(Scene image comparisons)
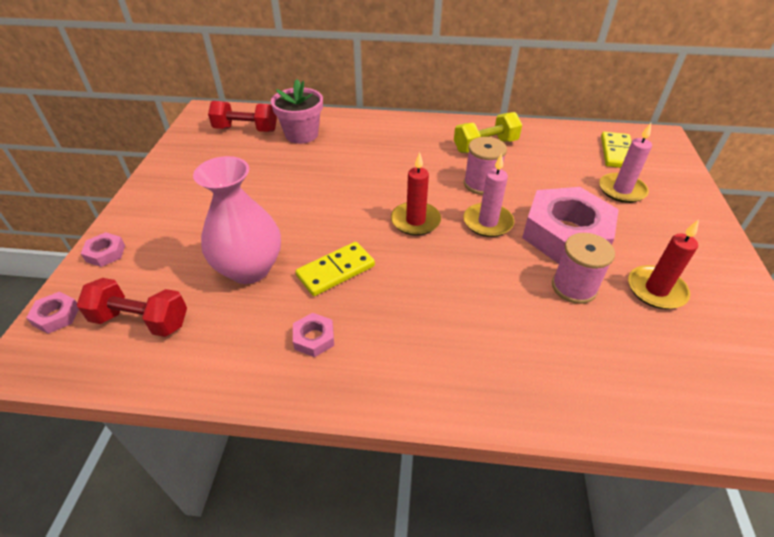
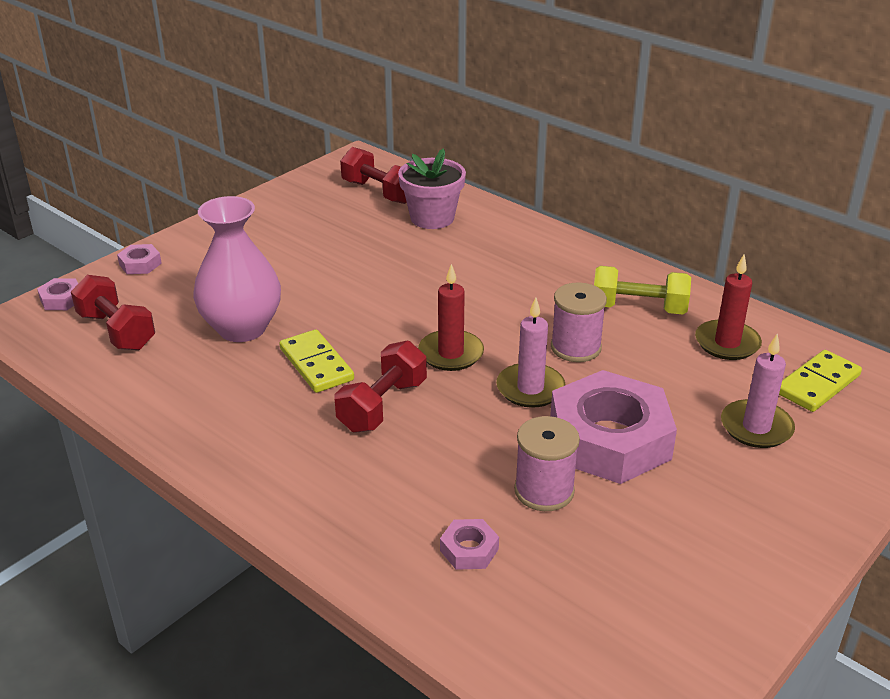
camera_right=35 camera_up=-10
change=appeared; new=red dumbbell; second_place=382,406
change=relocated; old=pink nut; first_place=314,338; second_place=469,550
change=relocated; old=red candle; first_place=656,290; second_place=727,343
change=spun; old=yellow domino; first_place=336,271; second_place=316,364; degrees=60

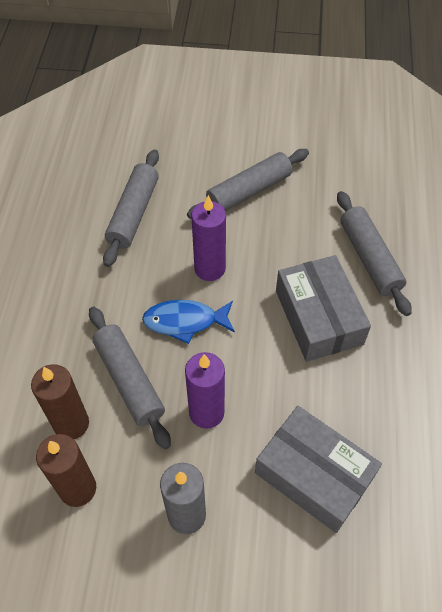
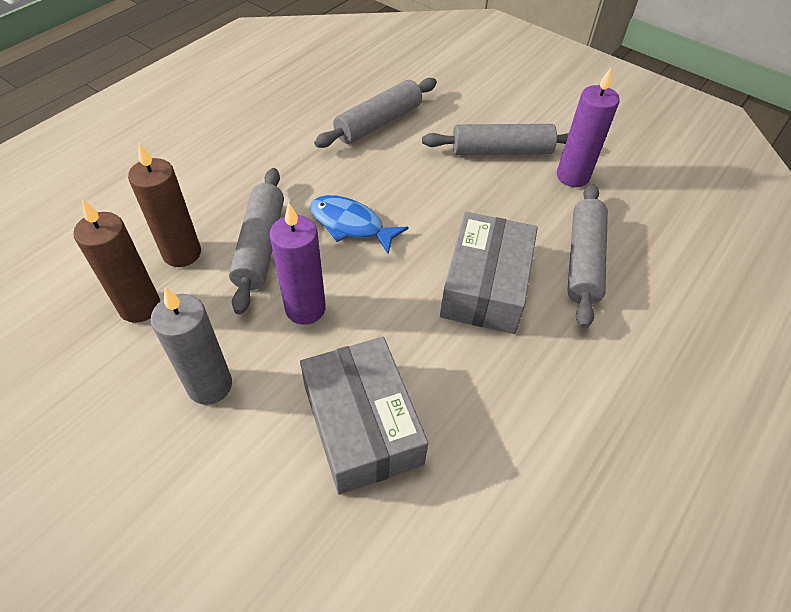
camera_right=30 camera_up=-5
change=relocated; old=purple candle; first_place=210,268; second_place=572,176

--- Task statement ---
Return every record exactly, without the pictures.

--- Answer space ---
camera_right=35 camera_up=-10
change=appeared; new=red dumbbell; second_place=382,406
change=relocated; old=pink nut; first_place=314,338; second_place=469,550
change=relocated; old=red candle; first_place=656,290; second_place=727,343
change=spun; old=yellow domino; first_place=336,271; second_place=316,364; degrees=60

camera_right=30 camera_up=-5
change=relocated; old=purple candle; first_place=210,268; second_place=572,176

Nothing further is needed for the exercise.